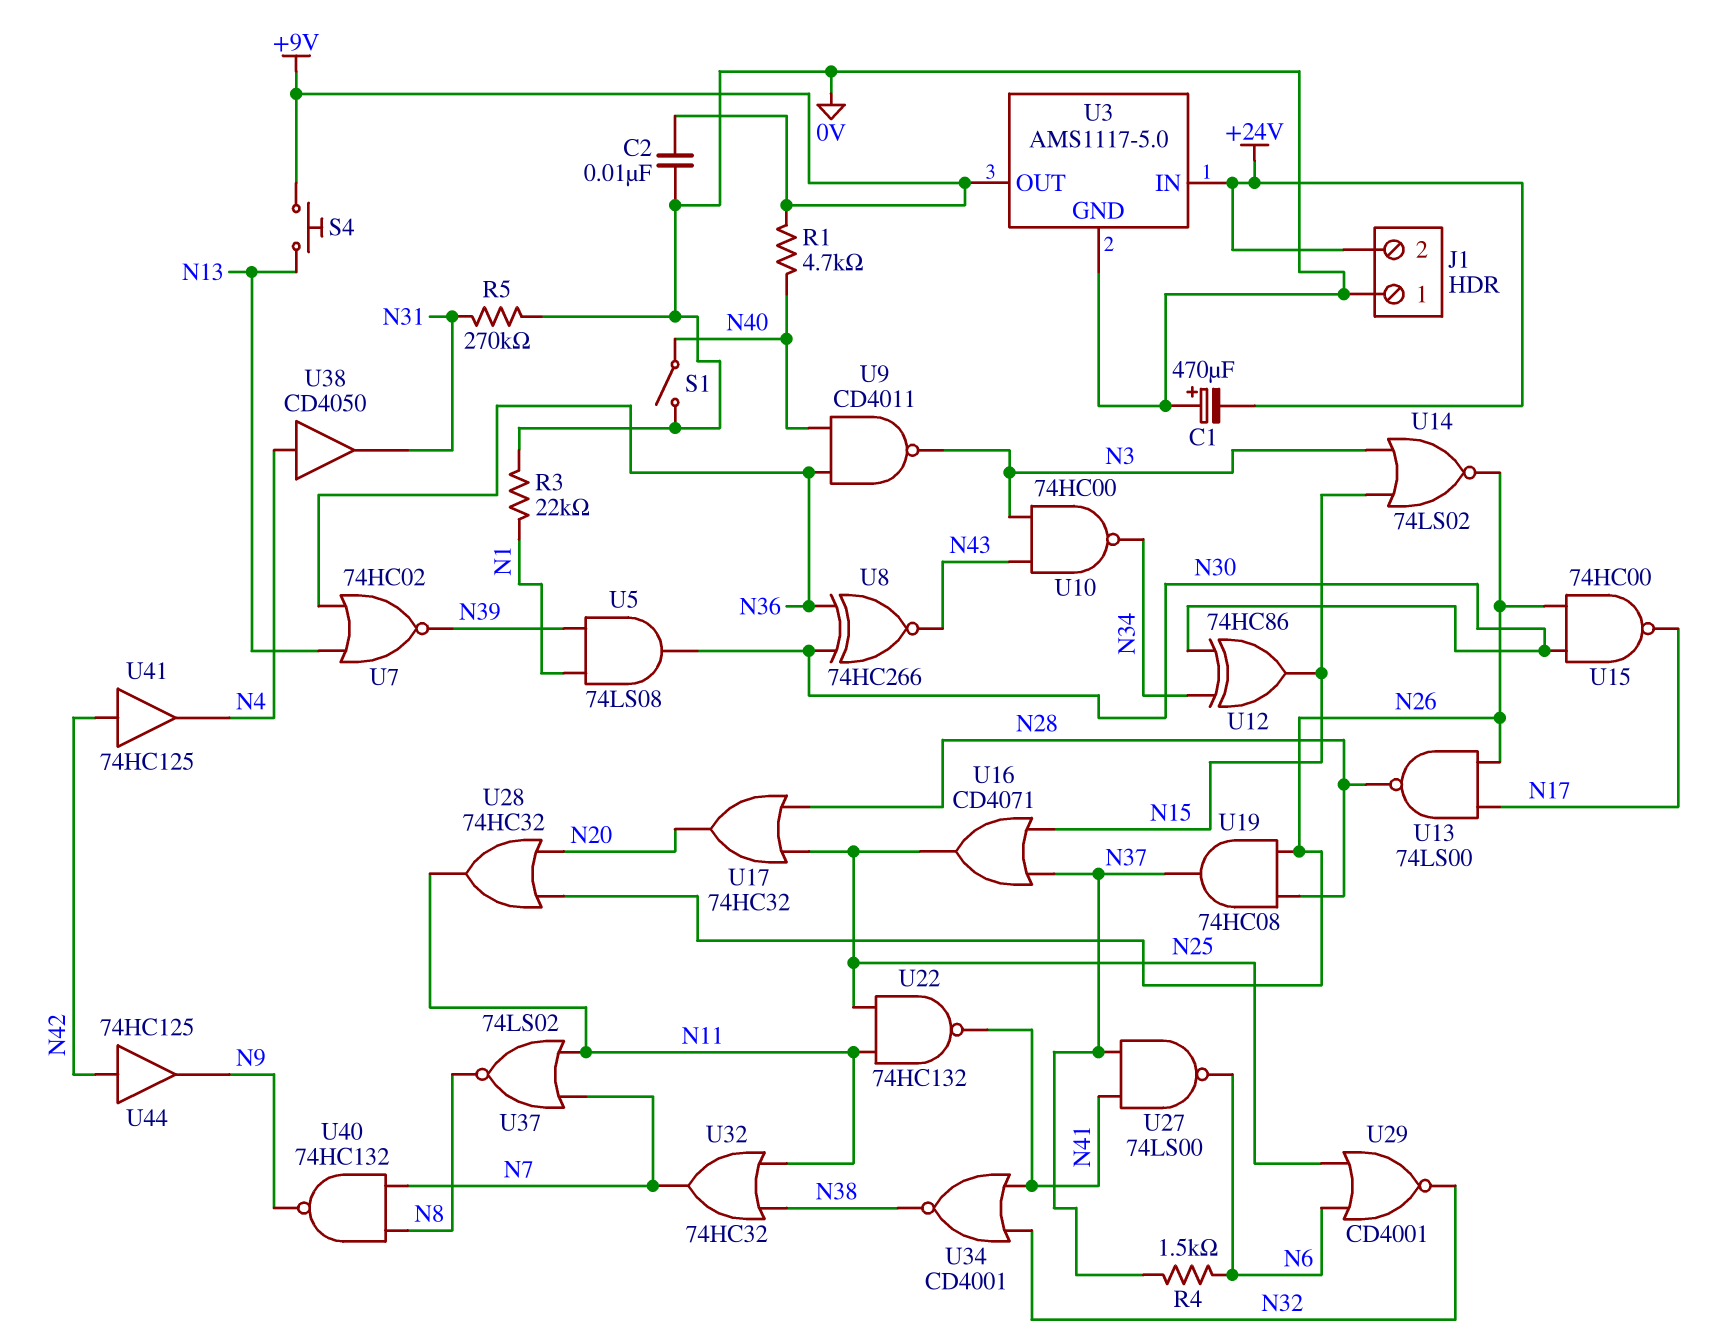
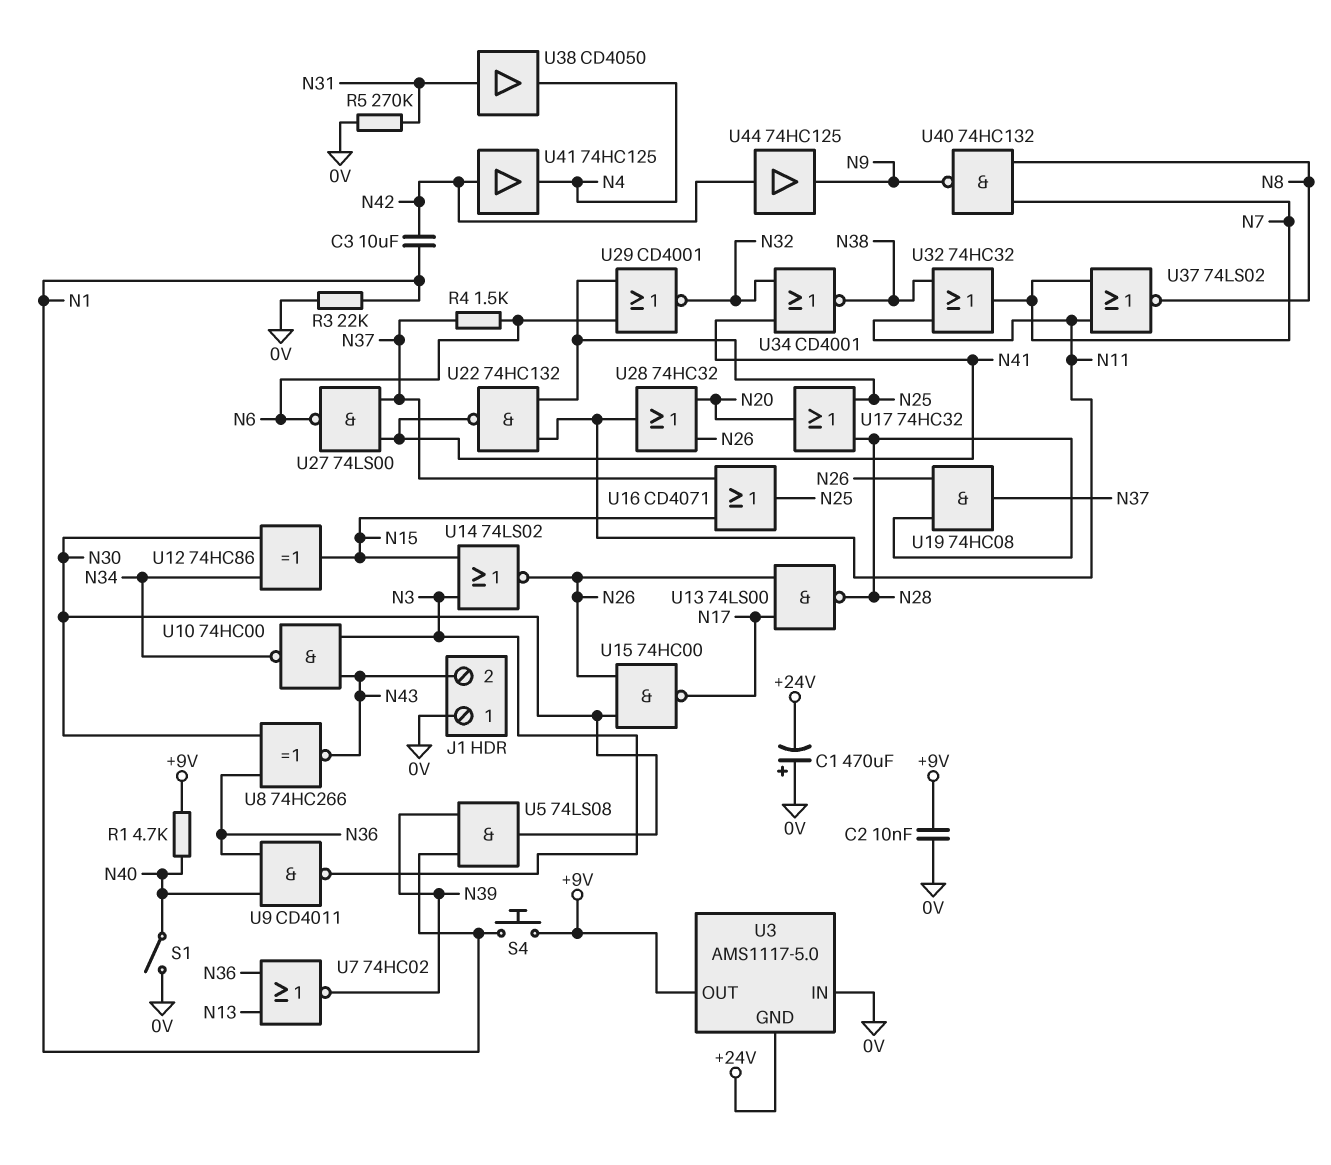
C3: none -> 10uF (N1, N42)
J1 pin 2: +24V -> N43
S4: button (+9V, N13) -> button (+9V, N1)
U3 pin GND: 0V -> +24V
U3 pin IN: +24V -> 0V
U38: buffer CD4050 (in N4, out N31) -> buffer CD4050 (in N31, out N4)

● ● ● ● ●

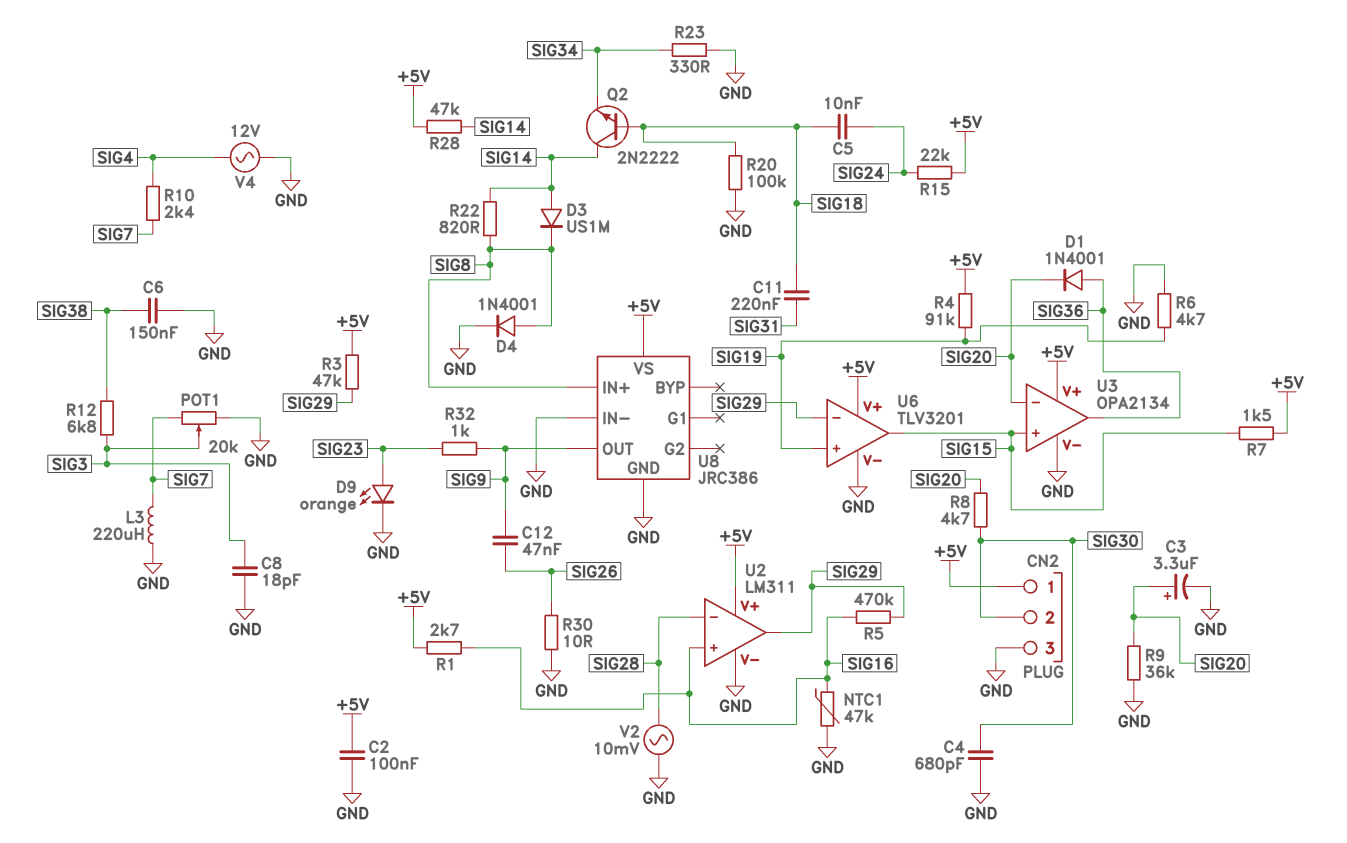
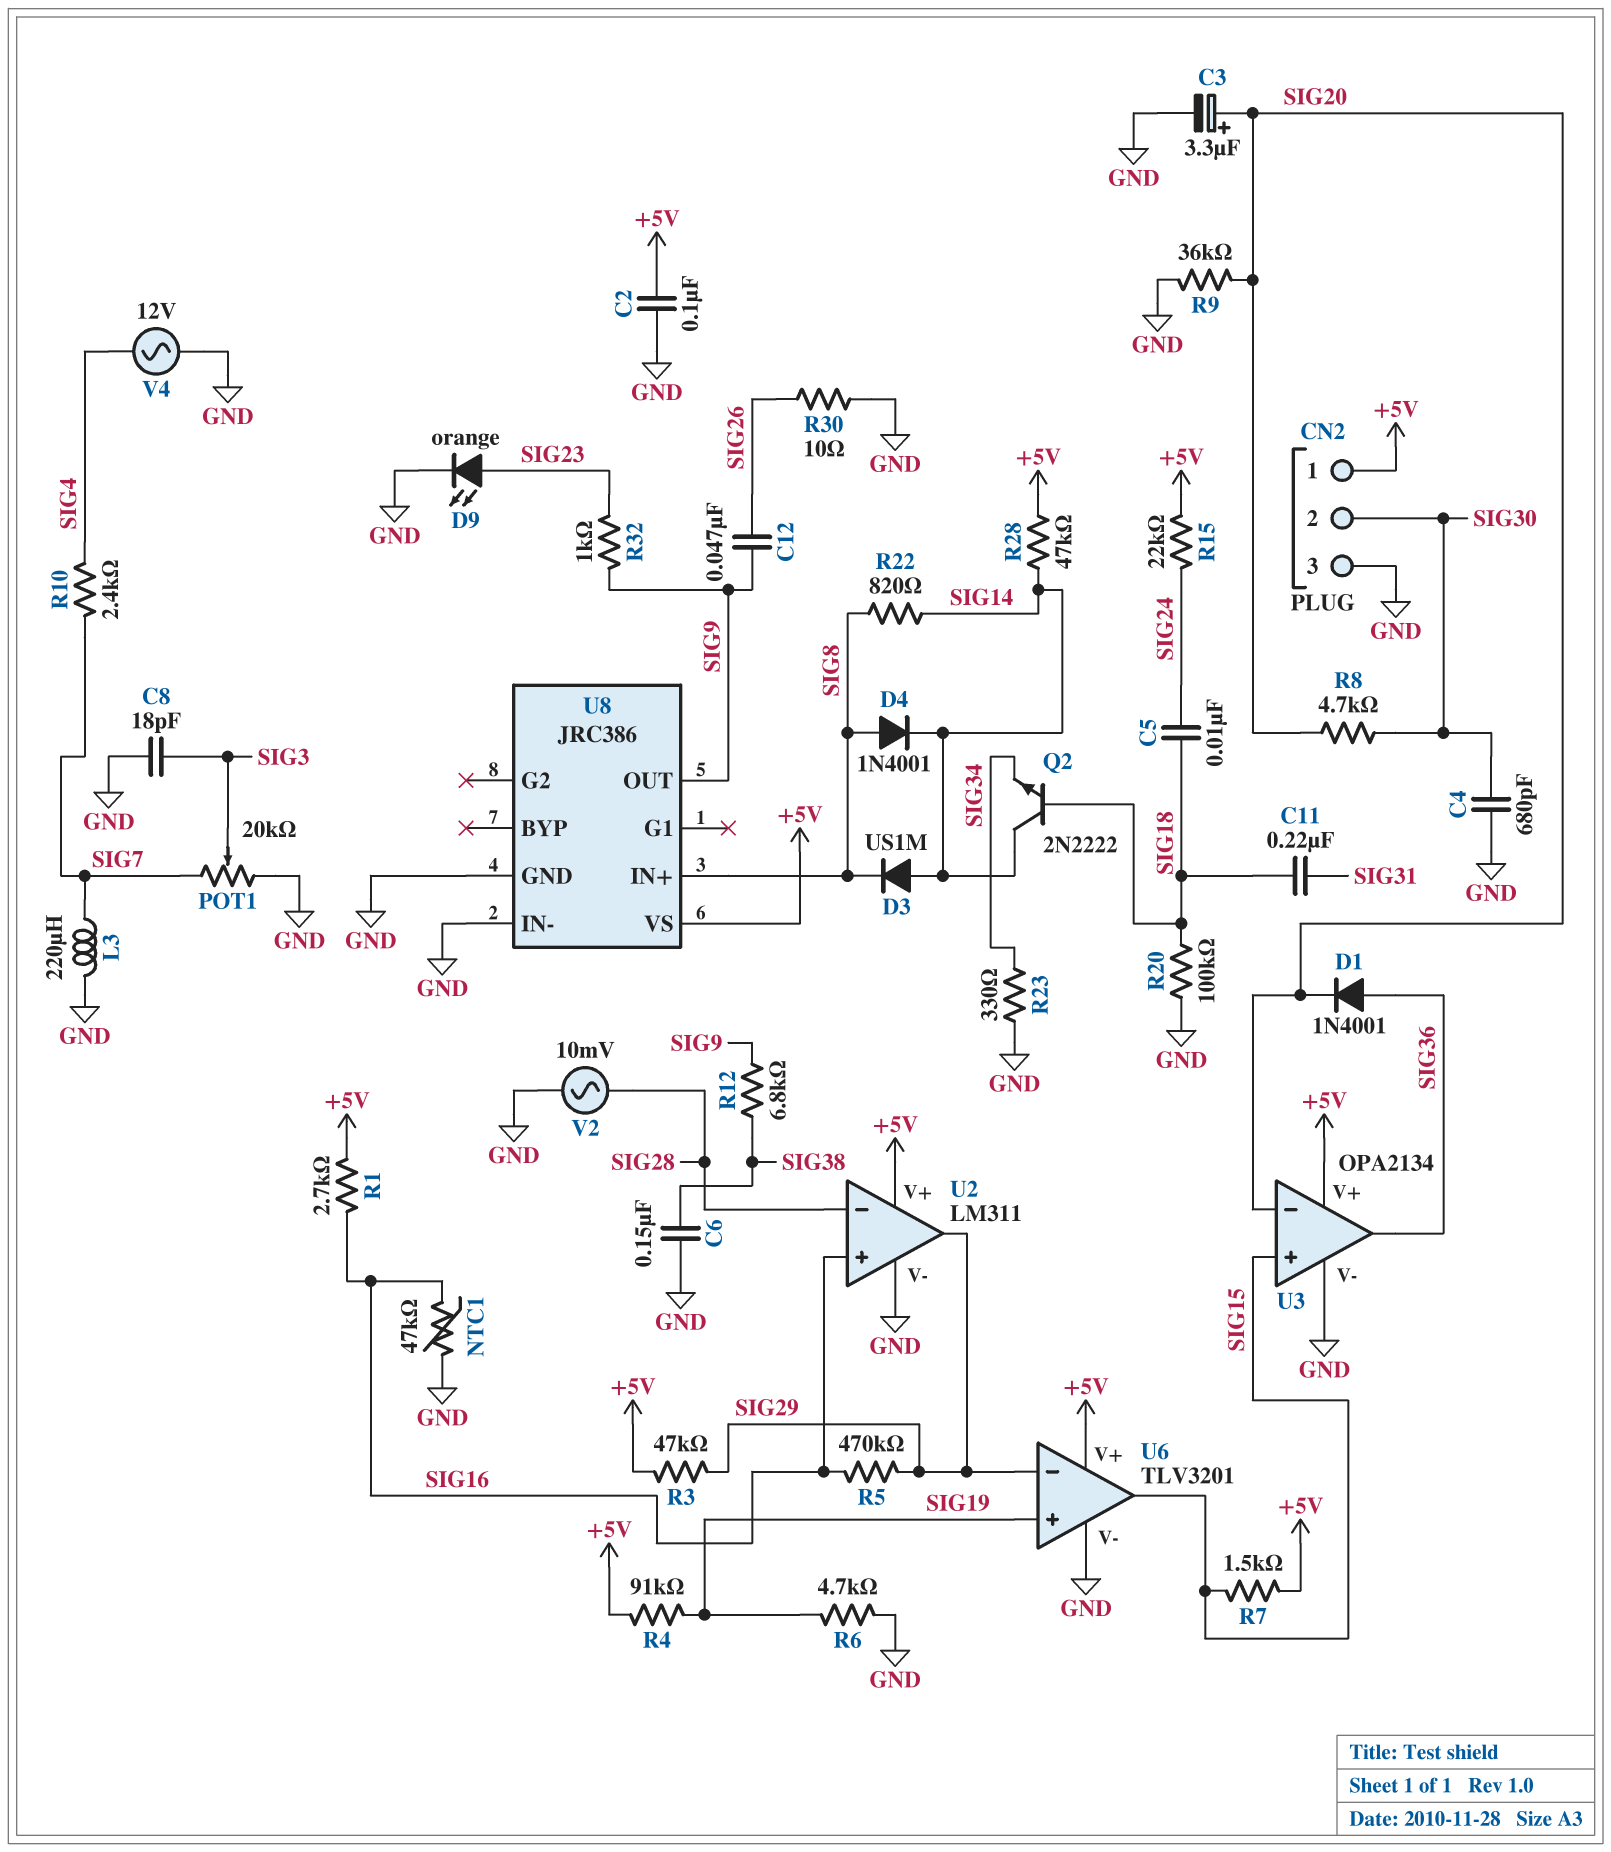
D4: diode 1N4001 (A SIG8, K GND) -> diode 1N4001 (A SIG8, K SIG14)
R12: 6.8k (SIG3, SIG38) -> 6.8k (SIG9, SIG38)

● ● ● ● ●

**What the task asks**
Only the lines above from the line containing "C3: none -> 10uF (N1, N42)" through the line containing "U38: buffer CD4050" should be retyped, exactly and with both ends included.

**Exercise solution**
C3: none -> 10uF (N1, N42)
J1 pin 2: +24V -> N43
S4: button (+9V, N13) -> button (+9V, N1)
U3 pin GND: 0V -> +24V
U3 pin IN: +24V -> 0V
U38: buffer CD4050 (in N4, out N31) -> buffer CD4050 (in N31, out N4)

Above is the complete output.